◆ **TASK OBJECTIVE**:
Repetition must be exact and must stop with the line bearing "(659, 428) = (527, 530): green". It begins at the first line of the records and includes no pictures.

Object matching data
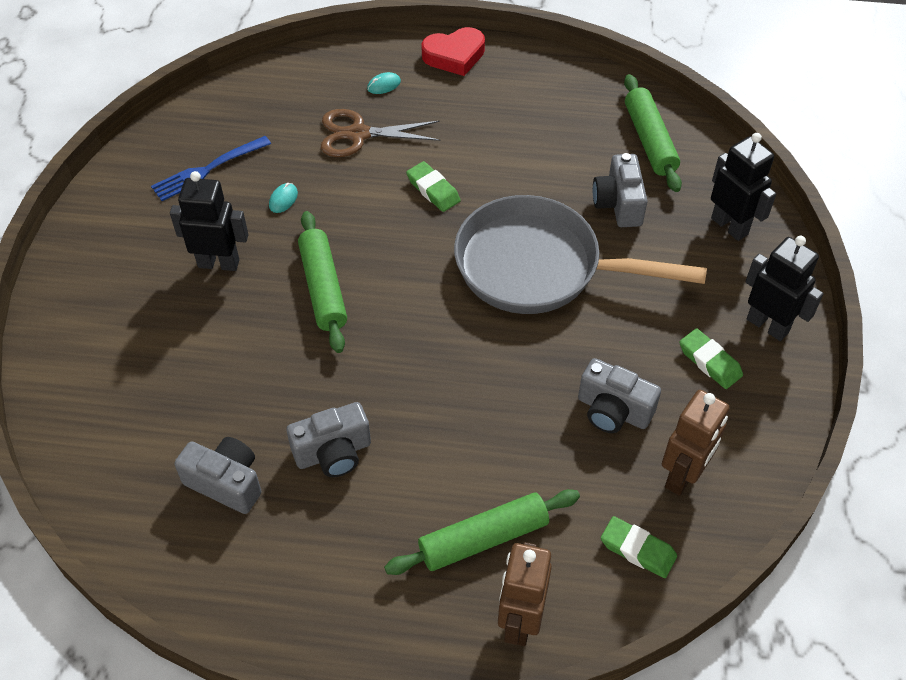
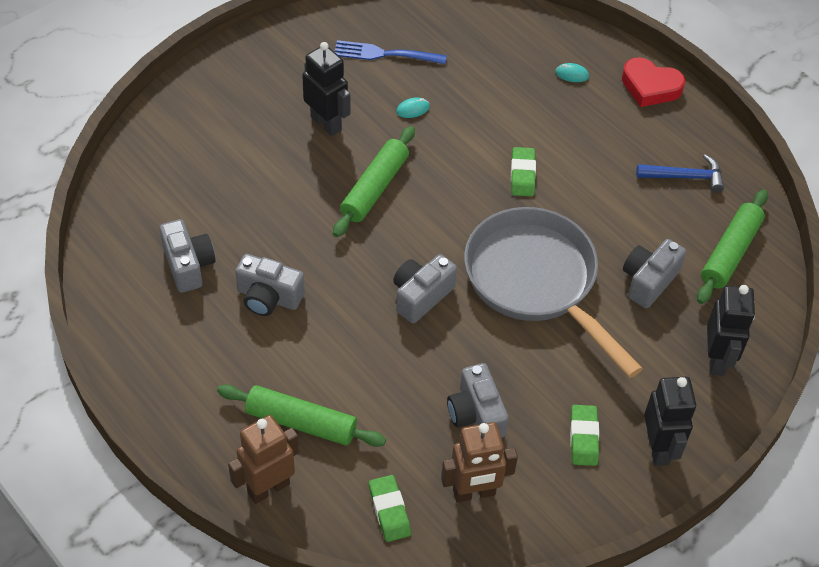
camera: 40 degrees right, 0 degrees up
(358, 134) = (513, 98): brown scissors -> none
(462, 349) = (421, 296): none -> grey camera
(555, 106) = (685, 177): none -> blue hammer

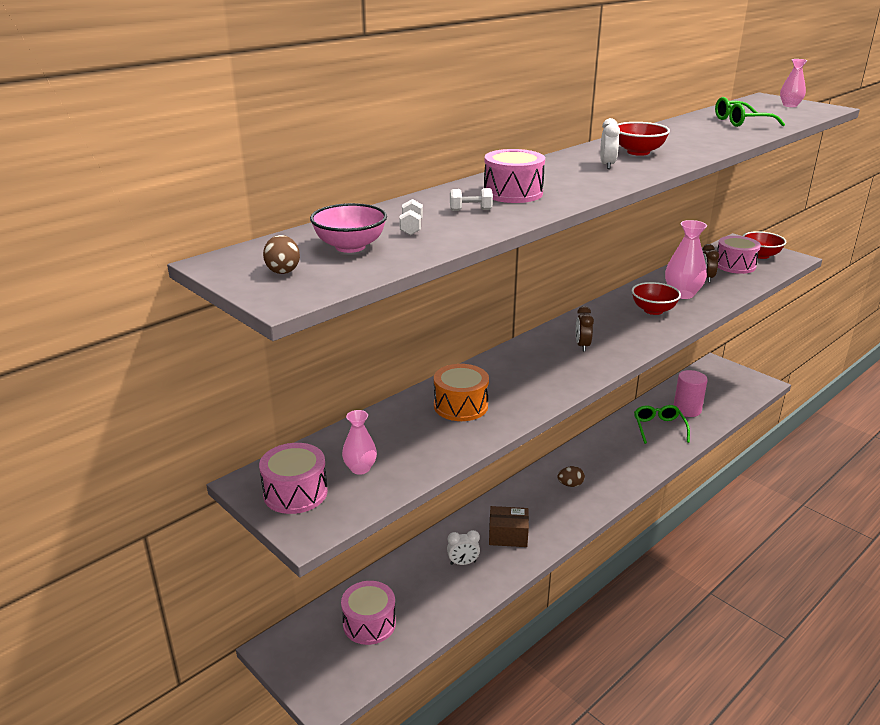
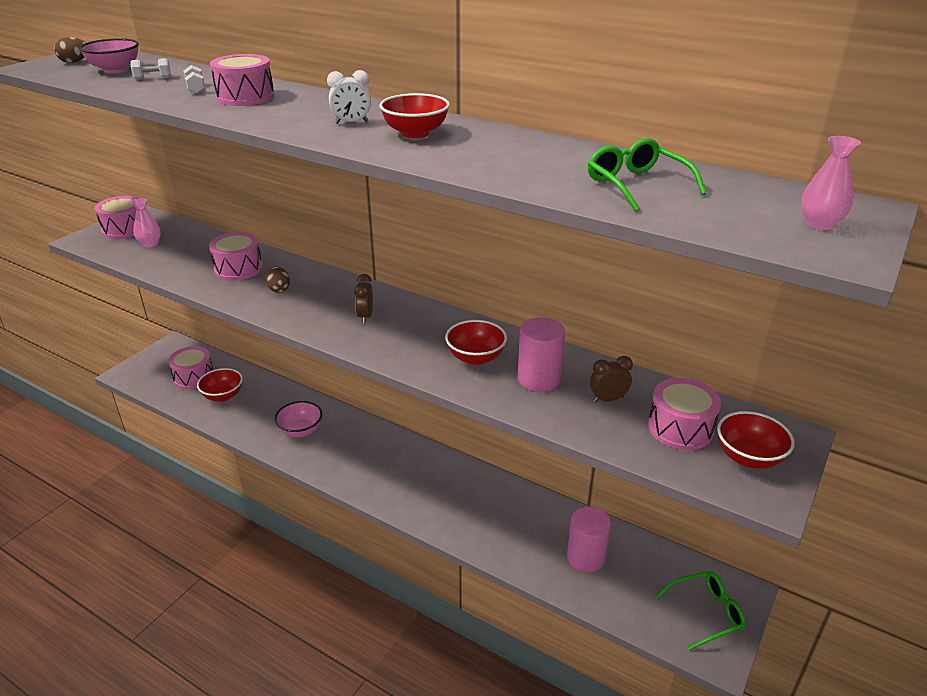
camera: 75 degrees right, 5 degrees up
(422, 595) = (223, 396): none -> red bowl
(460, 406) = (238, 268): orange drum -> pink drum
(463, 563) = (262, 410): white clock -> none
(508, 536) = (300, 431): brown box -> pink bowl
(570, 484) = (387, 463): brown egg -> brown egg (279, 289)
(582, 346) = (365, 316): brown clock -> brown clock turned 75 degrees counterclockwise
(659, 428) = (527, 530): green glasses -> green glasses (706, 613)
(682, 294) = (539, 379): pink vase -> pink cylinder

◆ **EXERCISE RESULT**:
camera: 40 degrees right, 0 degrees up
(358, 134) = (513, 98): brown scissors -> none
(462, 349) = (421, 296): none -> grey camera
(555, 106) = (685, 177): none -> blue hammer

camera: 75 degrees right, 5 degrees up
(422, 595) = (223, 396): none -> red bowl
(460, 406) = (238, 268): orange drum -> pink drum
(463, 563) = (262, 410): white clock -> none
(508, 536) = (300, 431): brown box -> pink bowl
(570, 484) = (387, 463): brown egg -> brown egg (279, 289)
(582, 346) = (365, 316): brown clock -> brown clock turned 75 degrees counterclockwise
(659, 428) = (527, 530): green glasses -> green glasses (706, 613)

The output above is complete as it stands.